### Exercise prompt:
Exclude all pictures from your copy of the data below, which should otherwise match exactly.

### Dataset excerpts:
┏━━

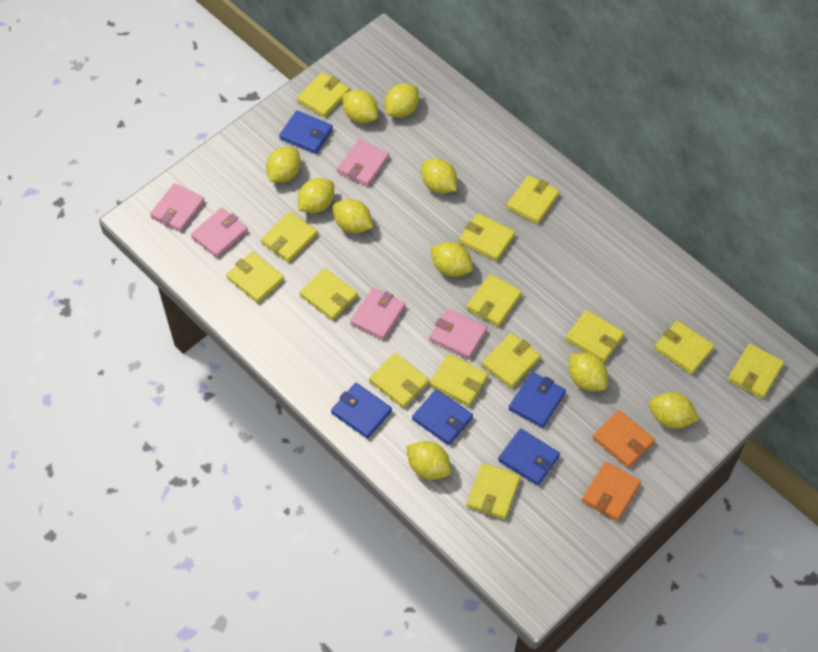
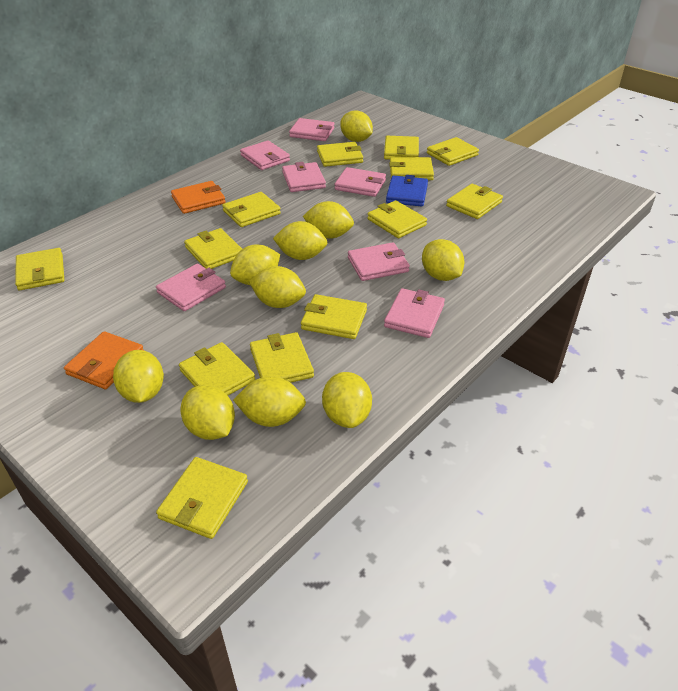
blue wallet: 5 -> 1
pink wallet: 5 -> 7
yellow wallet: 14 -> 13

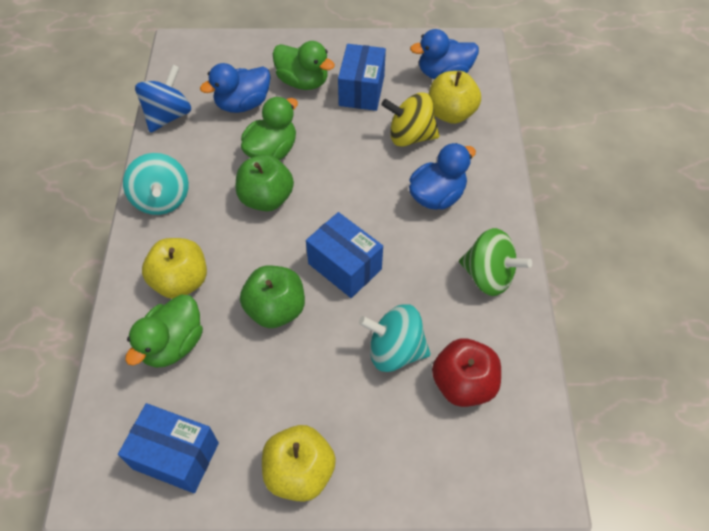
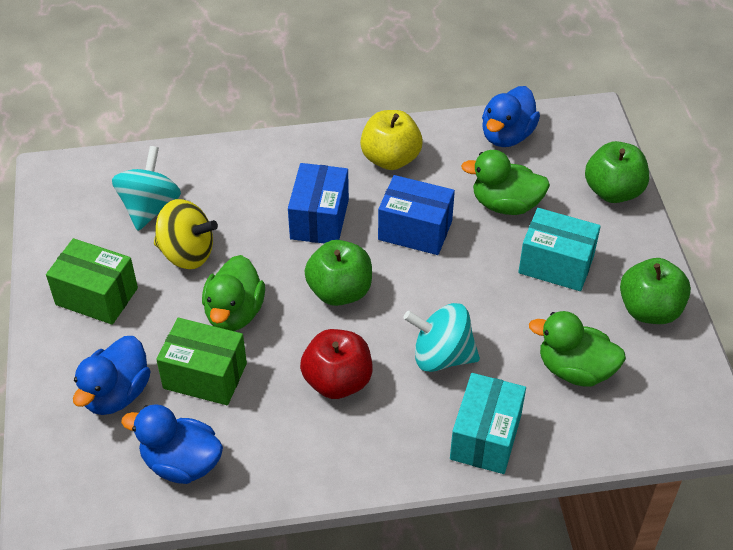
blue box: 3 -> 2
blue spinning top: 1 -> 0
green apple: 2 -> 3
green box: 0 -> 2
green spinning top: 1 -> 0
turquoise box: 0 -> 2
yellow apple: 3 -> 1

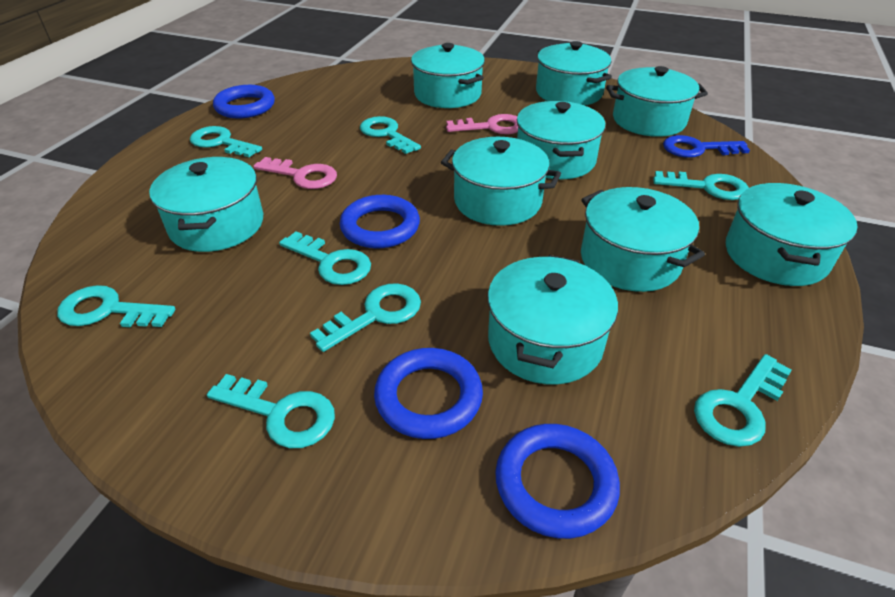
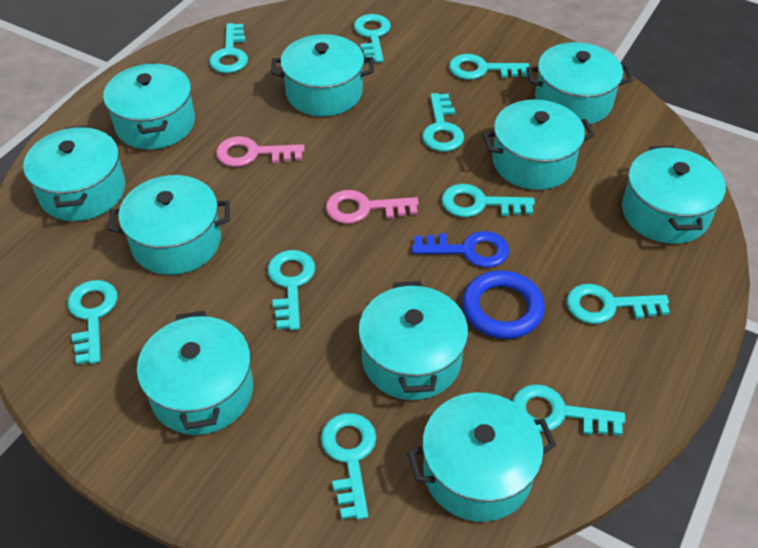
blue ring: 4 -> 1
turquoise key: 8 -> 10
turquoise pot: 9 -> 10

┗━━

### Task solution:
blue wallet: 5 -> 1
pink wallet: 5 -> 7
yellow wallet: 14 -> 13

blue box: 3 -> 2
blue spinning top: 1 -> 0
green apple: 2 -> 3
green box: 0 -> 2
green spinning top: 1 -> 0
turquoise box: 0 -> 2
yellow apple: 3 -> 1

blue ring: 4 -> 1
turquoise key: 8 -> 10
turquoise pot: 9 -> 10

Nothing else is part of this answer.